* [Instructions for the task] Everything in the listing below must be reproduced exactly, apart from its images.

* [Raw data]
☆ ☆ ☆ ☆ ☆

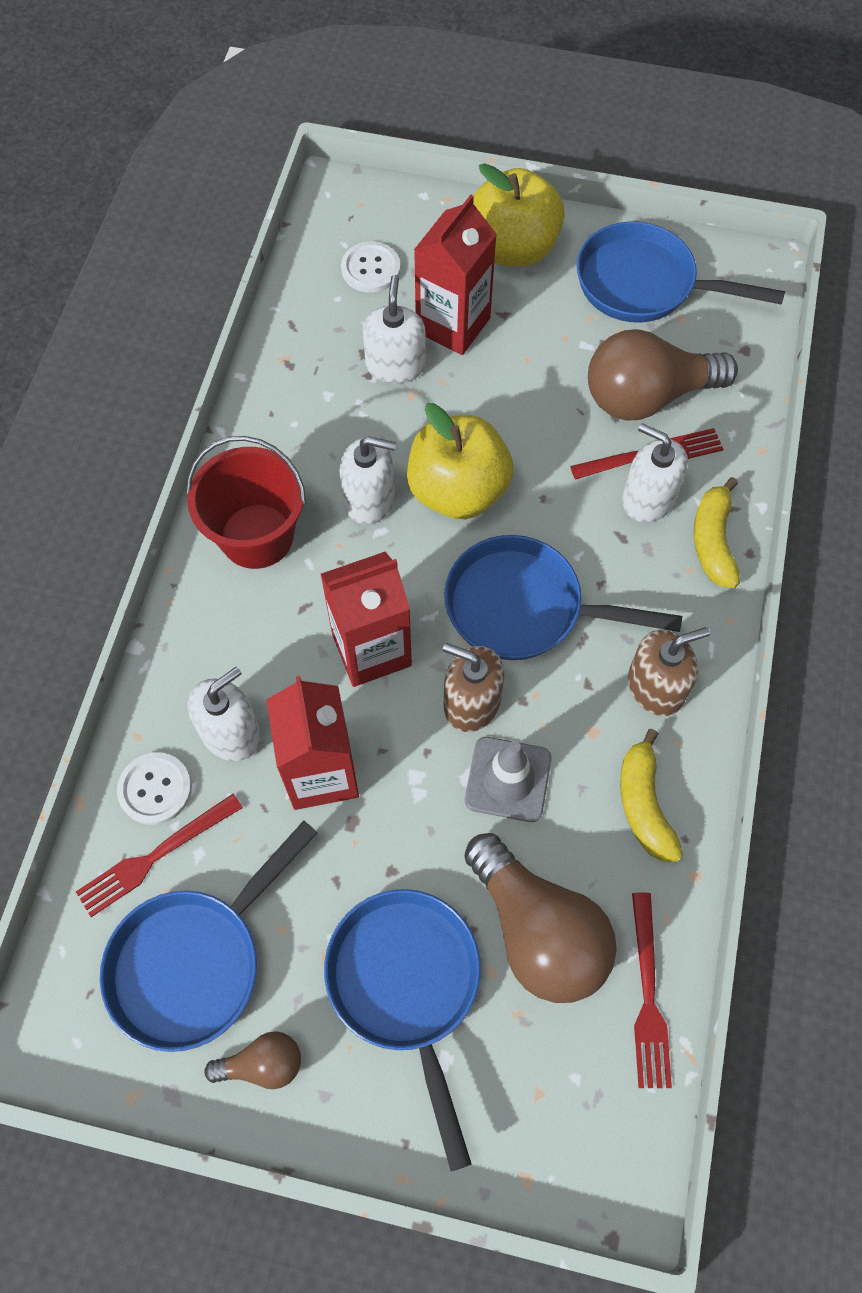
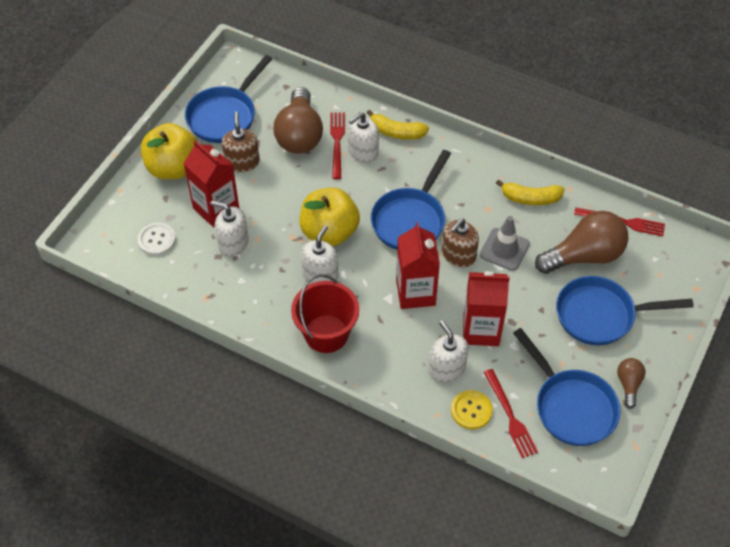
camera: 75 degrees left, 10 degrees down
(155, 789) = (471, 410): white button -> yellow button
(656, 686) = (470, 177): brown soap dispenser -> brown soap dispenser (242, 162)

☆ ☆ ☆ ☆ ☆

* [Exercise answer]
camera: 75 degrees left, 10 degrees down
(155, 789) = (471, 410): white button -> yellow button
(656, 686) = (470, 177): brown soap dispenser -> brown soap dispenser (242, 162)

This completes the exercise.